***** Task input *****
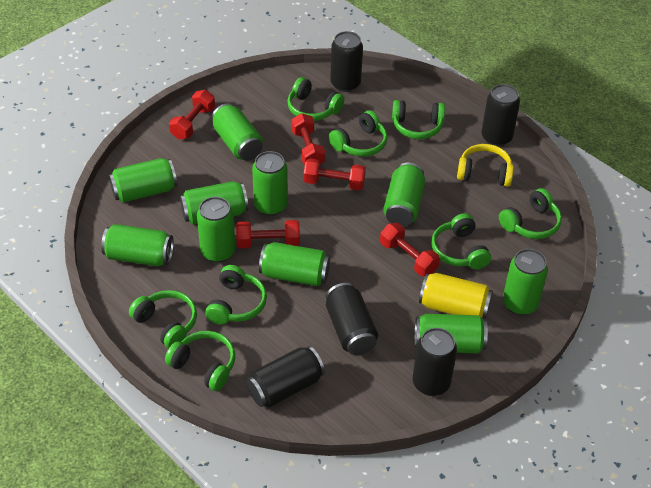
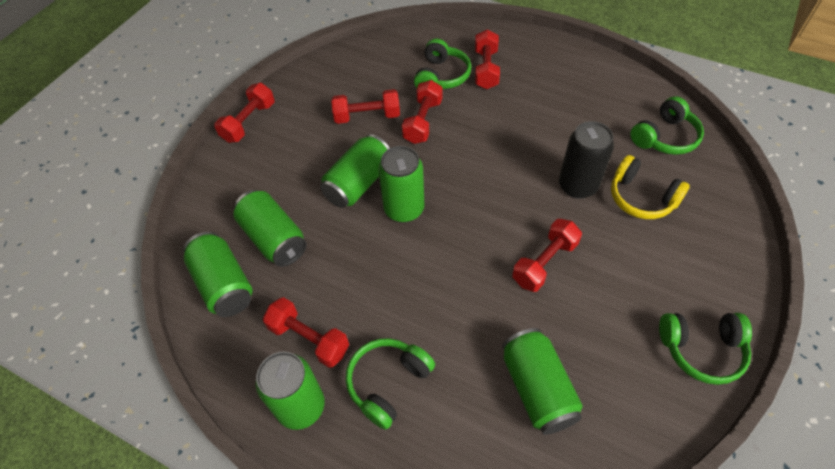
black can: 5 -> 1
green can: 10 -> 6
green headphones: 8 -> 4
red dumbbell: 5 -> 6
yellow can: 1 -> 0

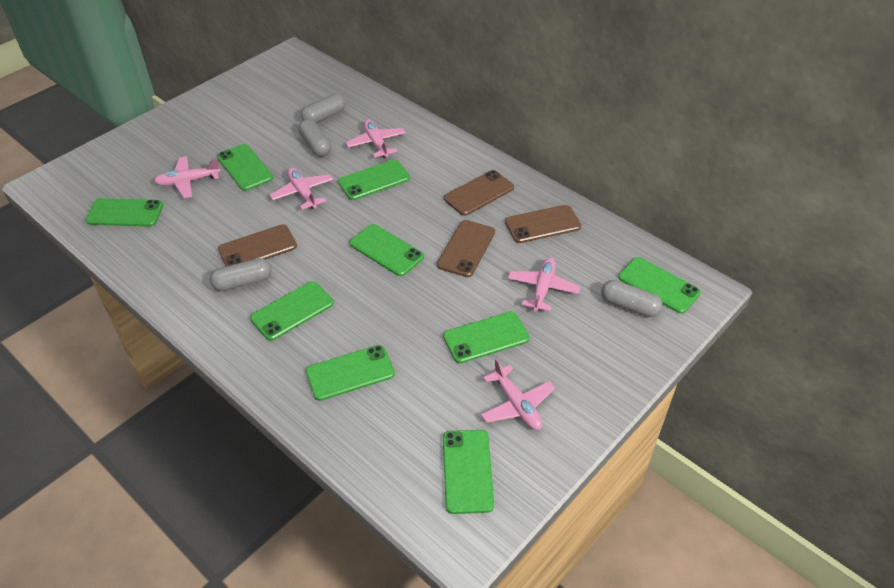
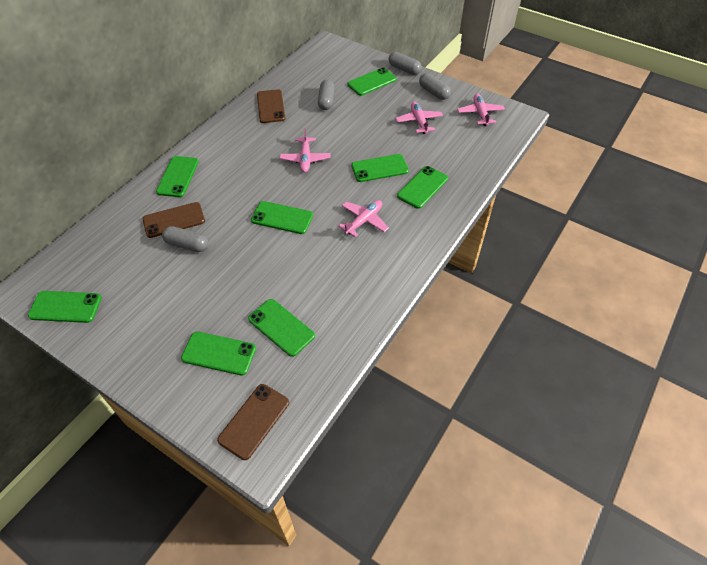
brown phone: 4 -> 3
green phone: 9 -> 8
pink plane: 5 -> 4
*****
> [Instructions for the task]
Everything in the listing above except the pictures should be duplicated exactly.

> [Output below]
black can: 5 -> 1
green can: 10 -> 6
green headphones: 8 -> 4
red dumbbell: 5 -> 6
yellow can: 1 -> 0

brown phone: 4 -> 3
green phone: 9 -> 8
pink plane: 5 -> 4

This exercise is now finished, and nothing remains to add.